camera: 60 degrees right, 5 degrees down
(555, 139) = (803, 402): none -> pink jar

········

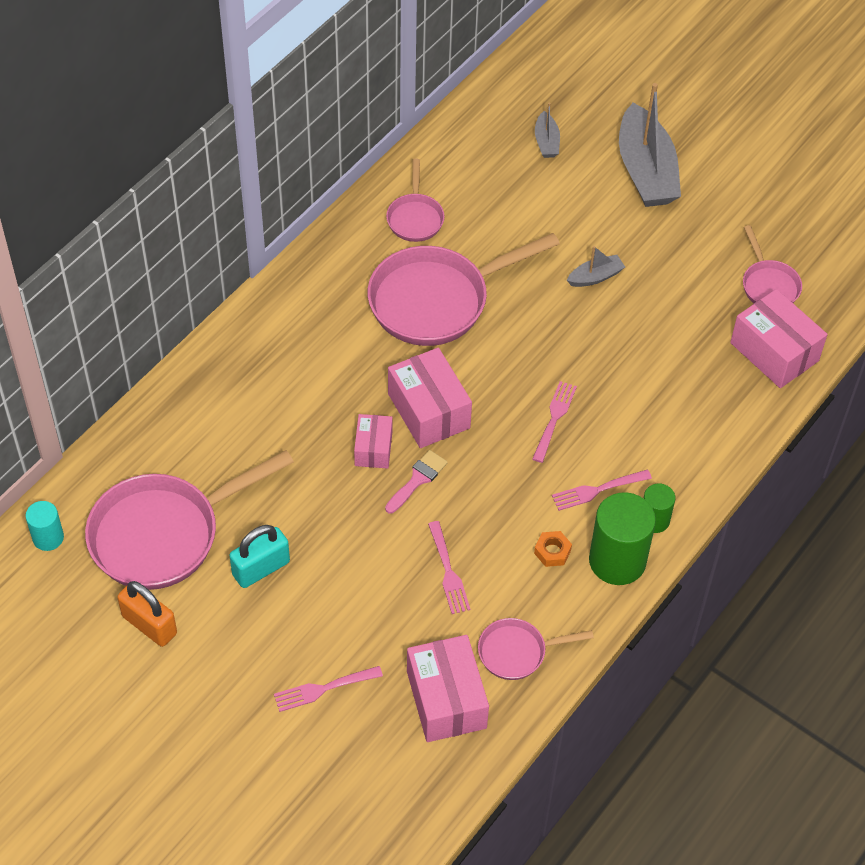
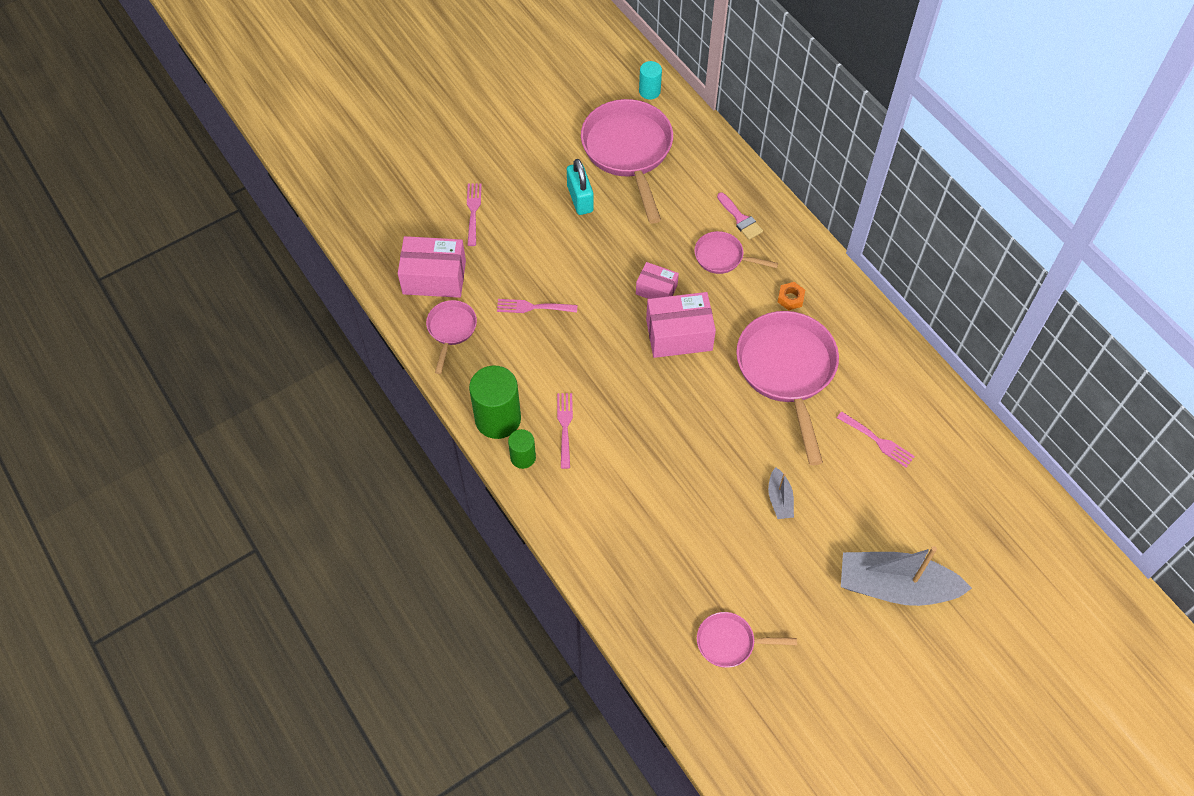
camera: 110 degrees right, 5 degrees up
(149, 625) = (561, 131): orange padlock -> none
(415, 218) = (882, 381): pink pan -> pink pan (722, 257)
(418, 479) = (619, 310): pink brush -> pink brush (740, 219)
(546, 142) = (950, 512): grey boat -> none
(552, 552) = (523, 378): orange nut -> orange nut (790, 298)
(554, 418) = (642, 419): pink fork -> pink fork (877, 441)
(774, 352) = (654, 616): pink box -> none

········

ASSIGNMENT →
Please give an exact copy of the lines above, beginning with the line containing "camera: 110 degrees right, 5 degrees up" and running through the line containing "(774, 352) = (654, 616): pink box -> none", and of no other lines.

RESULT OF THIS TASK →
camera: 110 degrees right, 5 degrees up
(149, 625) = (561, 131): orange padlock -> none
(415, 218) = (882, 381): pink pan -> pink pan (722, 257)
(418, 479) = (619, 310): pink brush -> pink brush (740, 219)
(546, 142) = (950, 512): grey boat -> none
(552, 552) = (523, 378): orange nut -> orange nut (790, 298)
(554, 418) = (642, 419): pink fork -> pink fork (877, 441)
(774, 352) = (654, 616): pink box -> none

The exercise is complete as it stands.